-- Opening Marker --

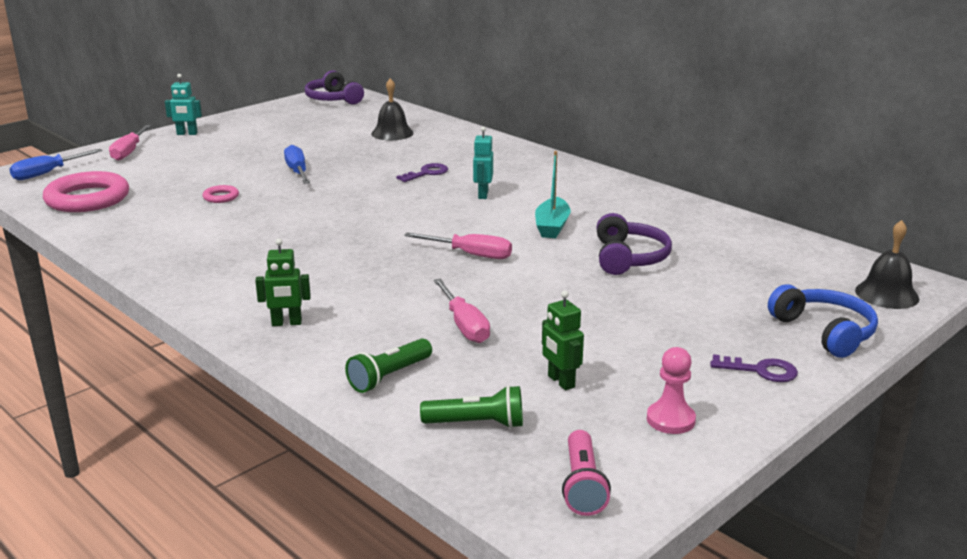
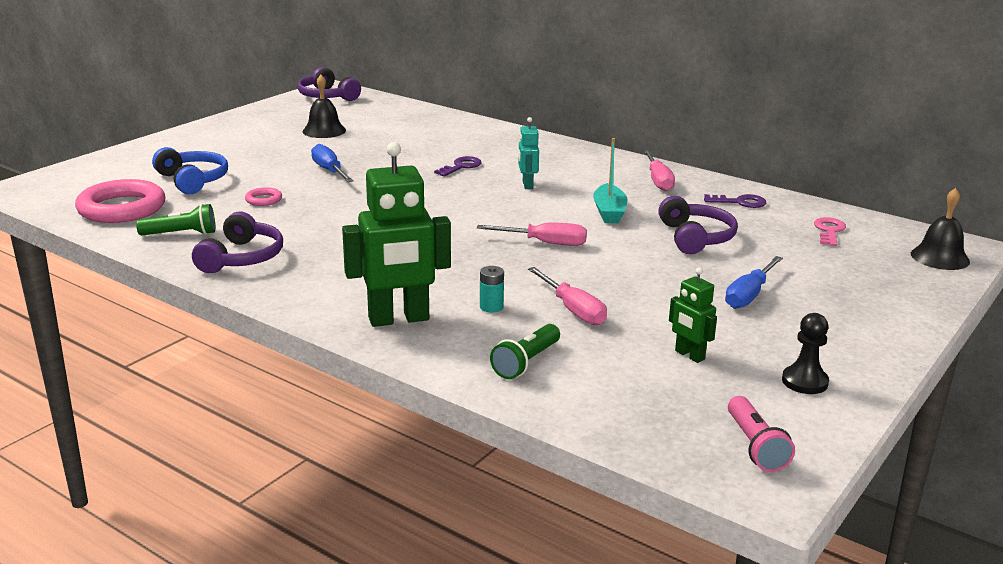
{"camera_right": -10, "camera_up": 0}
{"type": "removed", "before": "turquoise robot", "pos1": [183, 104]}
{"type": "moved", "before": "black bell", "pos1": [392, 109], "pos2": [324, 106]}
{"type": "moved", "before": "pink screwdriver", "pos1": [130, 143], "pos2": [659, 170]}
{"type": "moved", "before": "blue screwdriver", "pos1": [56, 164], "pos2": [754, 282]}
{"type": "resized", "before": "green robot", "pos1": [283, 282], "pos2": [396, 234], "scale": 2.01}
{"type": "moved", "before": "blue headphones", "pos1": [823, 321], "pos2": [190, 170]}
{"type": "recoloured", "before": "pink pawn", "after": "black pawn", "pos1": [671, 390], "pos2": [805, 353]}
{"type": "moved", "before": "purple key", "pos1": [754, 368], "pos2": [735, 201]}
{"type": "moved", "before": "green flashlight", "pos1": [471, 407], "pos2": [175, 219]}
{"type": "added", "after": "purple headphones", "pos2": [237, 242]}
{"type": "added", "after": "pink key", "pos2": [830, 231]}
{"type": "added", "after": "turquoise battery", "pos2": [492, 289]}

-- Closing Marker --

§ PROMPT:
Gather each line from the listing above that holds "pink".

§ RESPONSE BOX:
{"type": "moved", "before": "pink screwdriver", "pos1": [130, 143], "pos2": [659, 170]}
{"type": "recoloured", "before": "pink pawn", "after": "black pawn", "pos1": [671, 390], "pos2": [805, 353]}
{"type": "added", "after": "pink key", "pos2": [830, 231]}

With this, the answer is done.